* WHAT YOU ARE ASKED TO DO
Could you quote every one of the rows below word for word, omitting any pictures?

..............................

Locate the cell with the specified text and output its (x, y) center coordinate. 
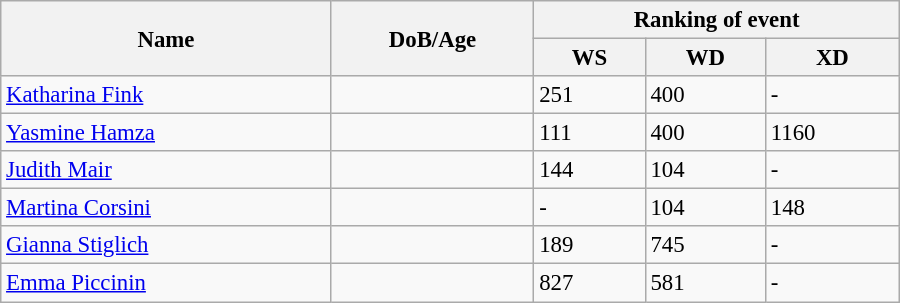
189 (590, 245)
Yasmine Hamza (166, 133)
745 (705, 245)
827 (590, 283)
111 (590, 133)
1160 (832, 133)
Emma Piccinin (166, 283)
Martina Corsini (166, 208)
144 (590, 170)
148 (832, 208)
Judith Mair (166, 170)
251 (590, 95)
XD (832, 58)
Name (166, 38)
Katharina Fink (166, 95)
581 (705, 283)
Gianna Stiglich (166, 245)
WS (590, 58)
DoB/Age (432, 38)
Ranking of event (716, 20)
WD (705, 58)
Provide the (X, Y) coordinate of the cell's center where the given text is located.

..............................

* RESULT BELOW
Locate the cell with the specified text and output its (x, y) center coordinate. 
189 (590, 245)
Yasmine Hamza (166, 133)
745 (705, 245)
827 (590, 283)
111 (590, 133)
1160 (832, 133)
Emma Piccinin (166, 283)
Martina Corsini (166, 208)
144 (590, 170)
148 (832, 208)
Judith Mair (166, 170)
251 (590, 95)
XD (832, 58)
Name (166, 38)
Katharina Fink (166, 95)
581 (705, 283)
Gianna Stiglich (166, 245)
WS (590, 58)
DoB/Age (432, 38)
Ranking of event (716, 20)
WD (705, 58)
Provide the (X, Y) coordinate of the cell's center where the given text is located.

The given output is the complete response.